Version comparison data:
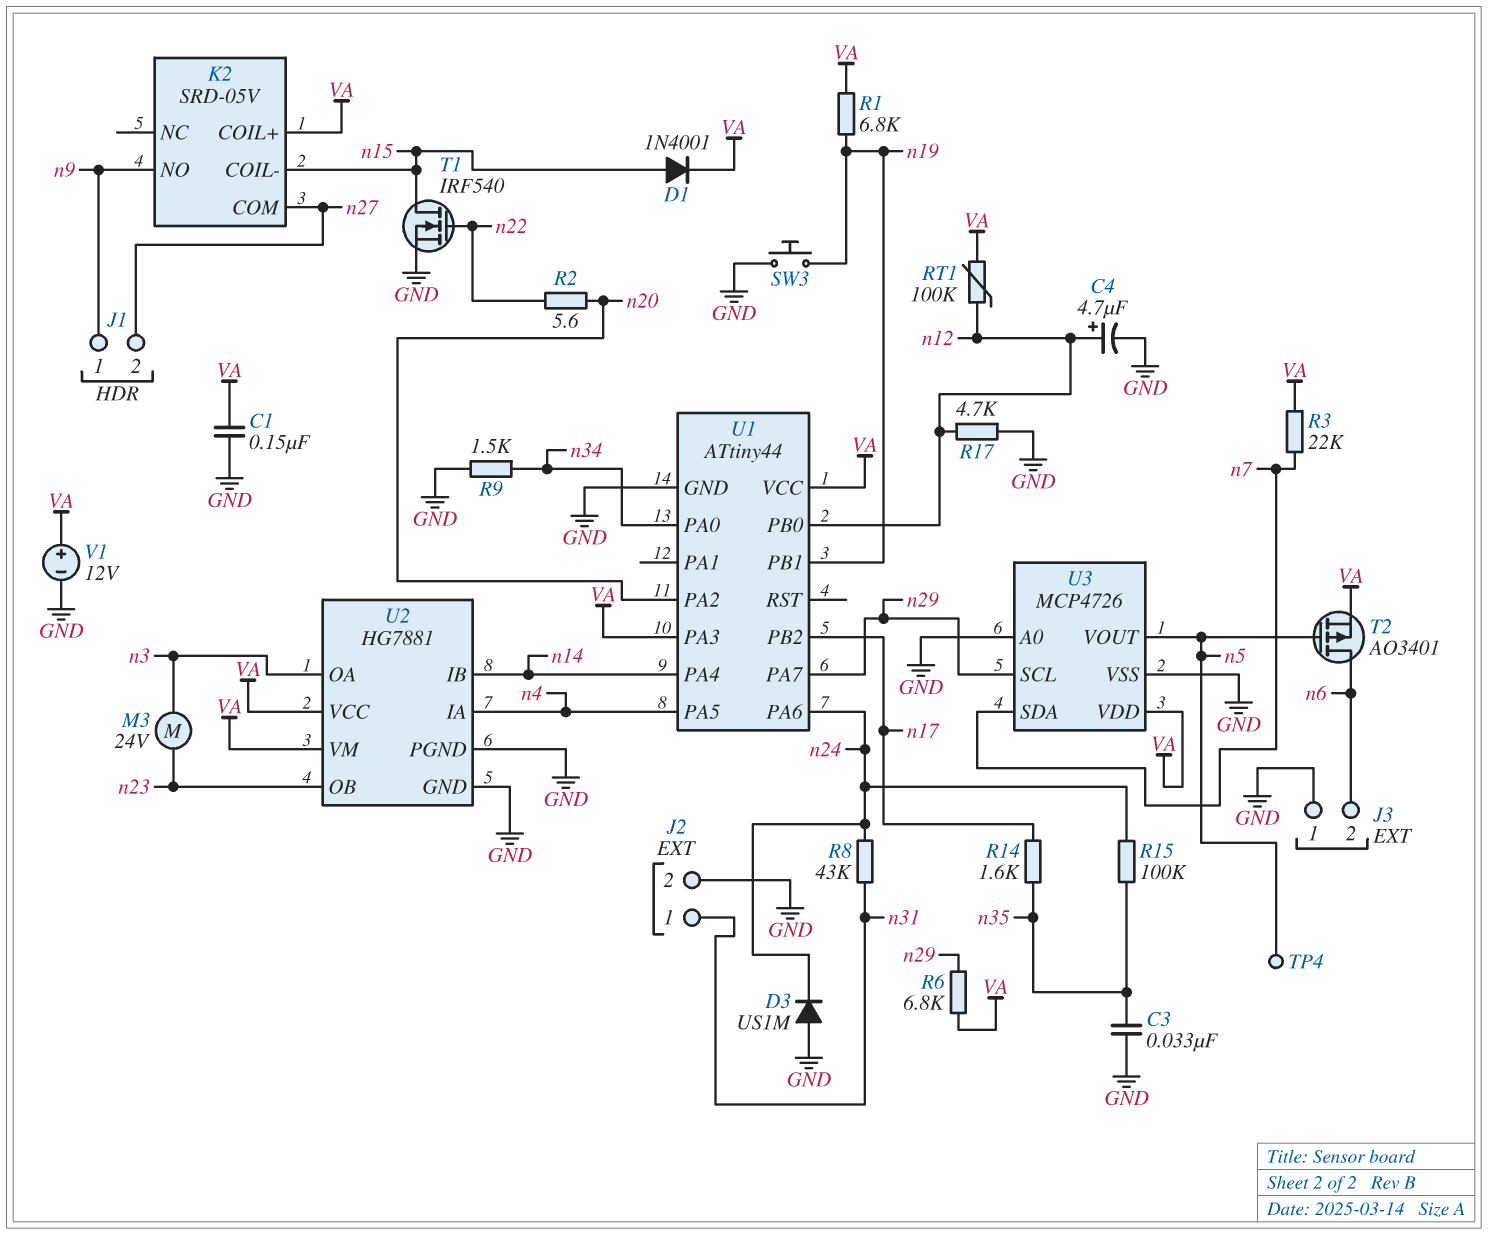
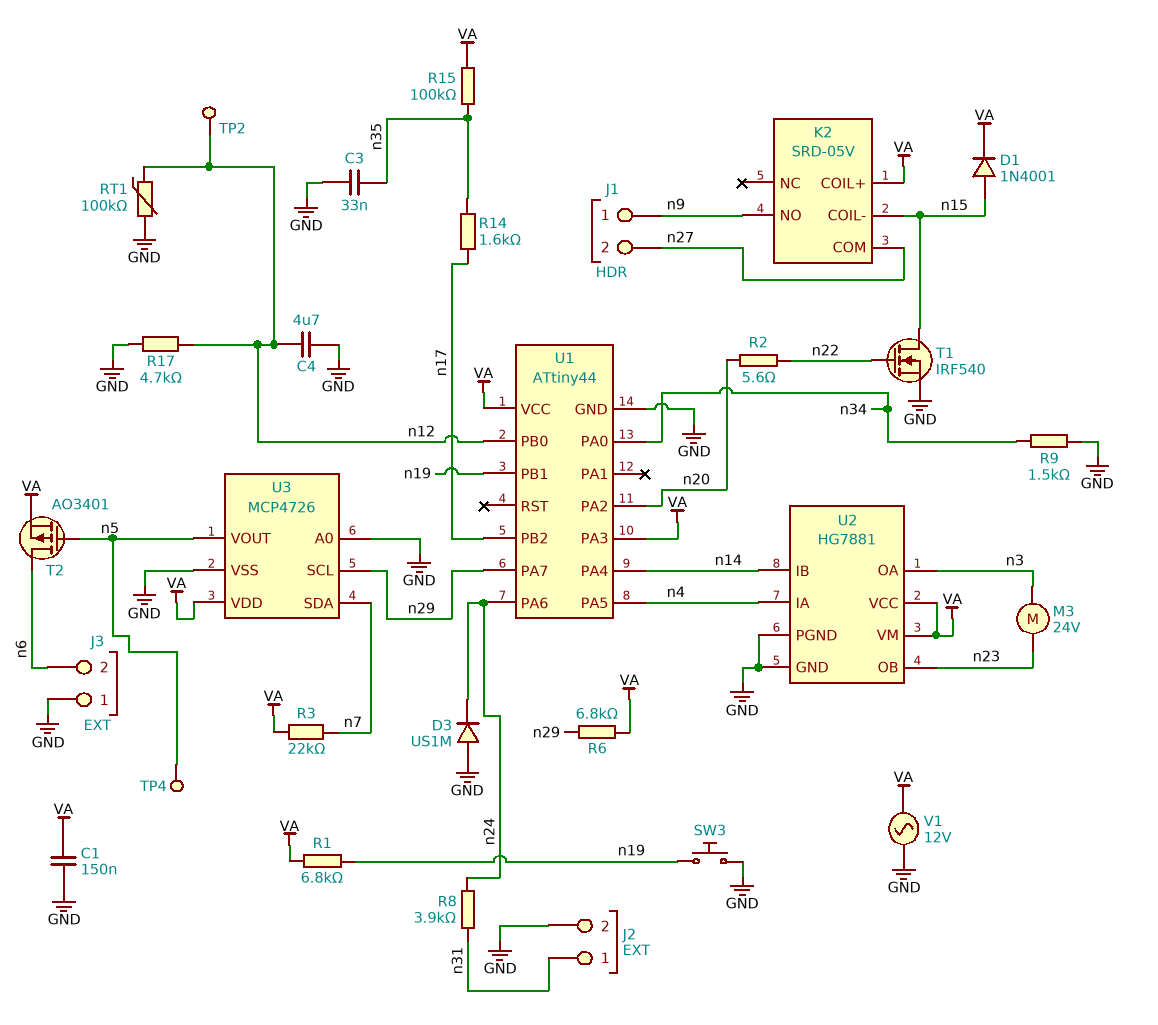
C4: 4.7uF (plus n12, minus GND) -> 4.7uF (GND, n12)
R8: 43k (n24, n31) -> 3.9k (n24, n31)
R15: 100k (n24, n35) -> 100k (VA, n35)
RT1: 100k (VA, n12) -> 100k (GND, n12)
TP2: none -> test point (n12)
V1: 12V (plus VA, minus GND) -> AC 12V (GND, VA)

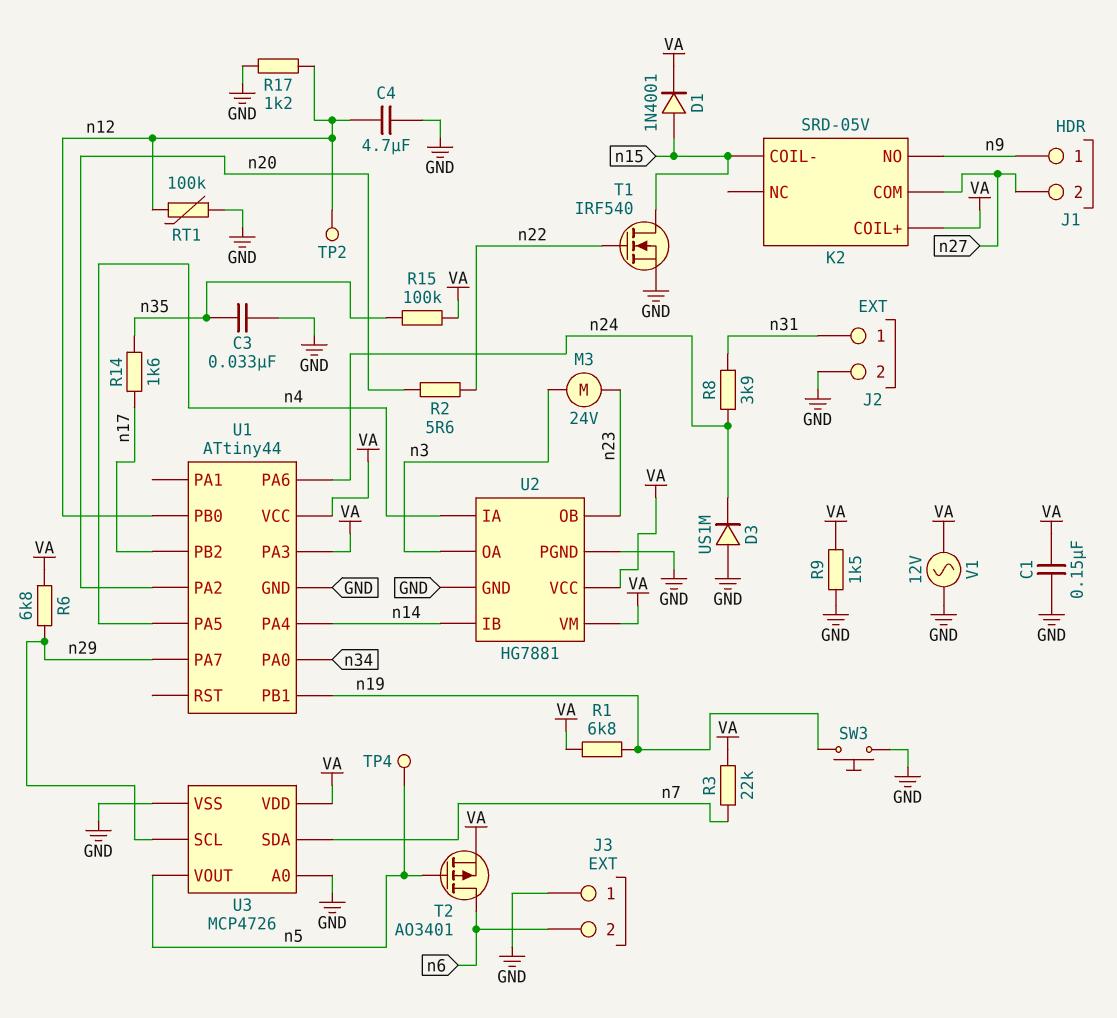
R9: 1.5k (GND, n34) -> 1.5k (GND, VA)
R17: 4.7k (GND, n12) -> 1.2k (GND, n12)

*What is expected*
Copy out all lines above holding "minus".

*Solution to this task*
C4: 4.7uF (plus n12, minus GND) -> 4.7uF (GND, n12)
V1: 12V (plus VA, minus GND) -> AC 12V (GND, VA)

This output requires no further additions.